What follows is a set of records. Copy them exactly and leave out the images.

==========

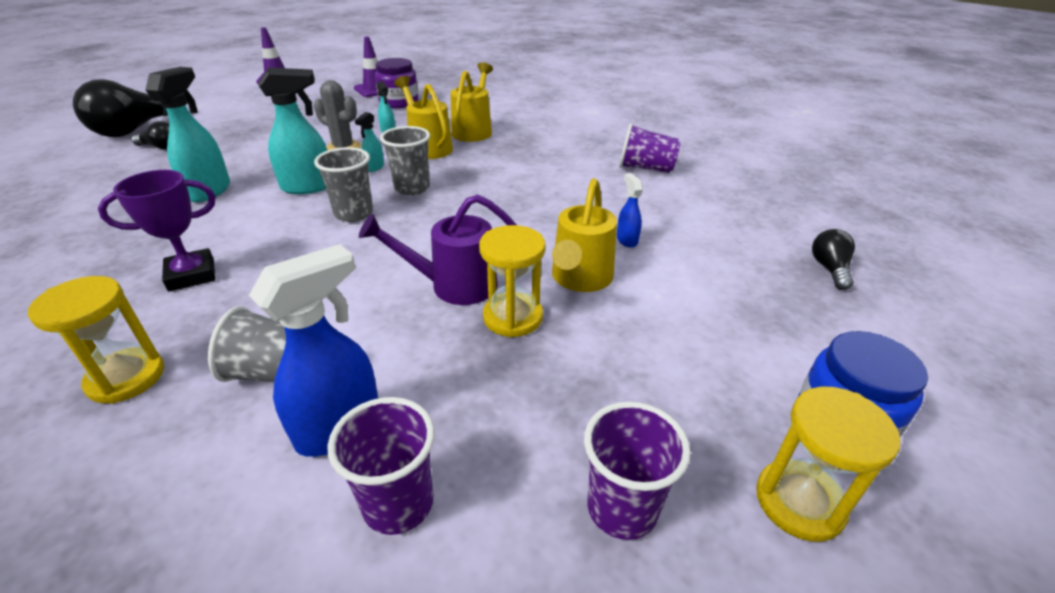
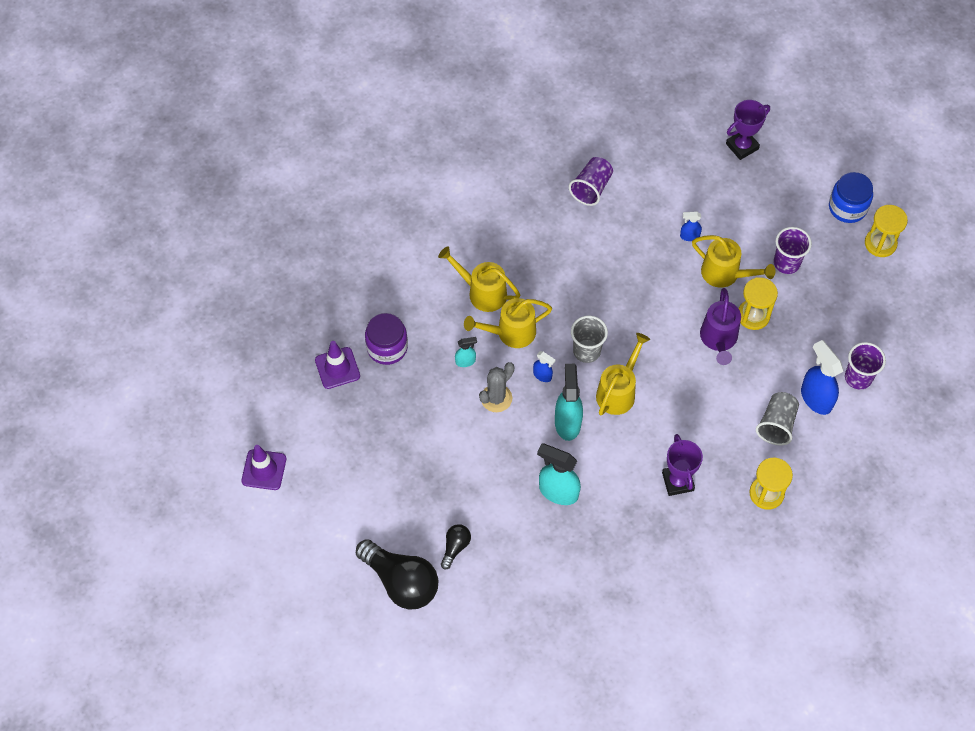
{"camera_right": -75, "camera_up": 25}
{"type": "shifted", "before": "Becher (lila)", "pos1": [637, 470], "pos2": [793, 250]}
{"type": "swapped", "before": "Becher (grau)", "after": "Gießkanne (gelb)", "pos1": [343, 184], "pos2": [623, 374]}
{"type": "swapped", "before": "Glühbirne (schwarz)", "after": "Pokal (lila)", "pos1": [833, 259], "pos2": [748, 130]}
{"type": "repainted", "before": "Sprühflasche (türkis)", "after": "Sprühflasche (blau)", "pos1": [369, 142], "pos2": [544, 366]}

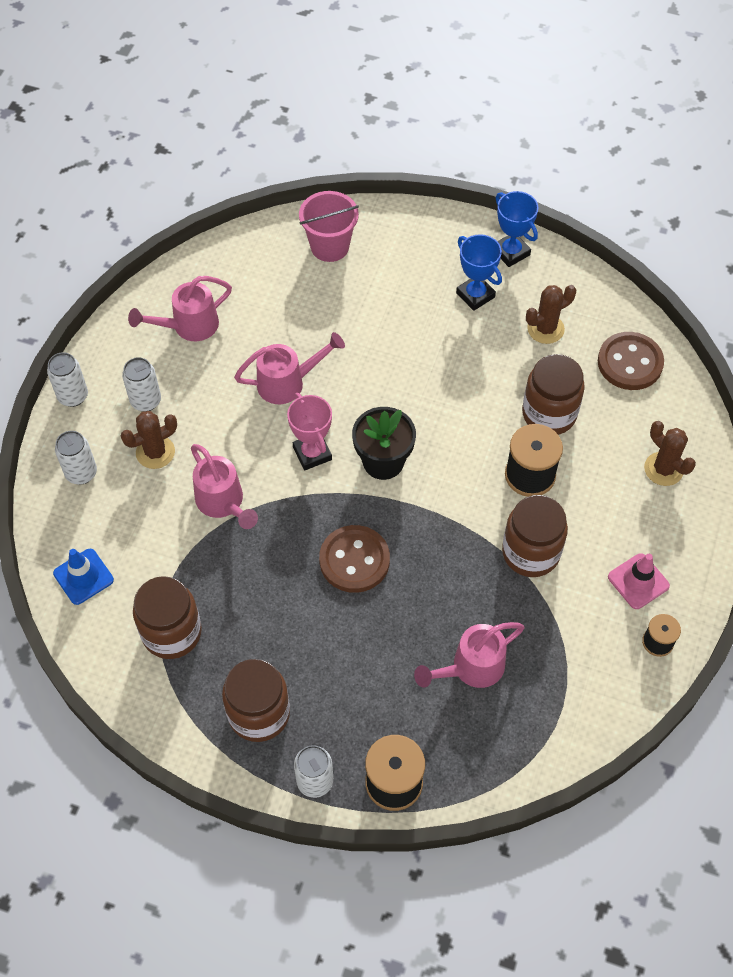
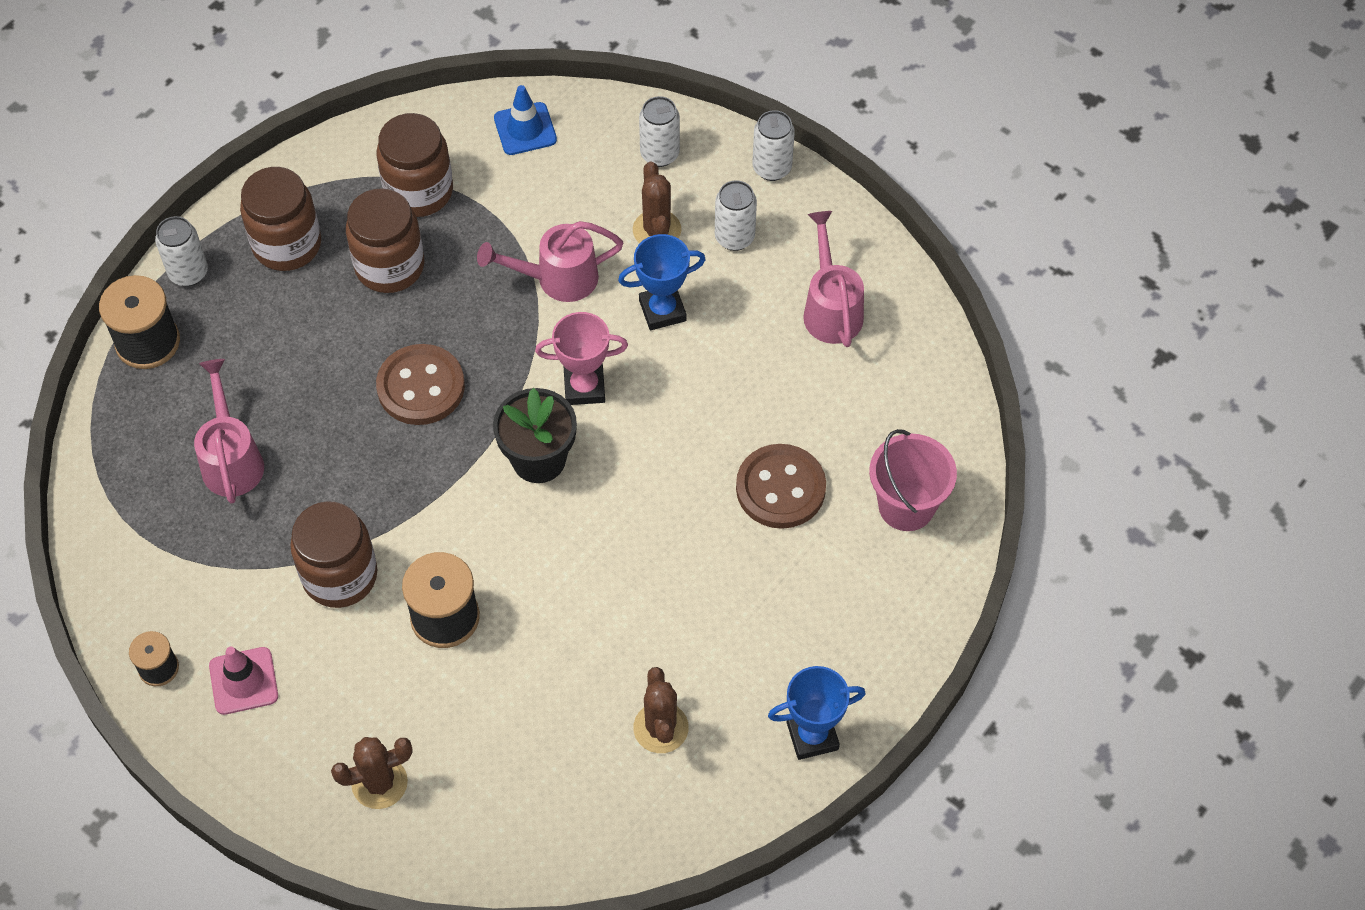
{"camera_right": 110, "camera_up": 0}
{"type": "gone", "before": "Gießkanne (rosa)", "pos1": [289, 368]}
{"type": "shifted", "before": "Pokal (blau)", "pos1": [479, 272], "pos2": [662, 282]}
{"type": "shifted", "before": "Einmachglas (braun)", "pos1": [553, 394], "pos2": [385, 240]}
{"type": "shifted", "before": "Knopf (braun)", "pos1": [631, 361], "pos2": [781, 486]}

==========

Solution to this problem:
{"camera_right": -75, "camera_up": 25}
{"type": "shifted", "before": "Becher (lila)", "pos1": [637, 470], "pos2": [793, 250]}
{"type": "swapped", "before": "Becher (grau)", "after": "Gießkanne (gelb)", "pos1": [343, 184], "pos2": [623, 374]}
{"type": "swapped", "before": "Glühbirne (schwarz)", "after": "Pokal (lila)", "pos1": [833, 259], "pos2": [748, 130]}
{"type": "repainted", "before": "Sprühflasche (türkis)", "after": "Sprühflasche (blau)", "pos1": [369, 142], "pos2": [544, 366]}

{"camera_right": 110, "camera_up": 0}
{"type": "gone", "before": "Gießkanne (rosa)", "pos1": [289, 368]}
{"type": "shifted", "before": "Pokal (blau)", "pos1": [479, 272], "pos2": [662, 282]}
{"type": "shifted", "before": "Einmachglas (braun)", "pos1": [553, 394], "pos2": [385, 240]}
{"type": "shifted", "before": "Knopf (braun)", "pos1": [631, 361], "pos2": [781, 486]}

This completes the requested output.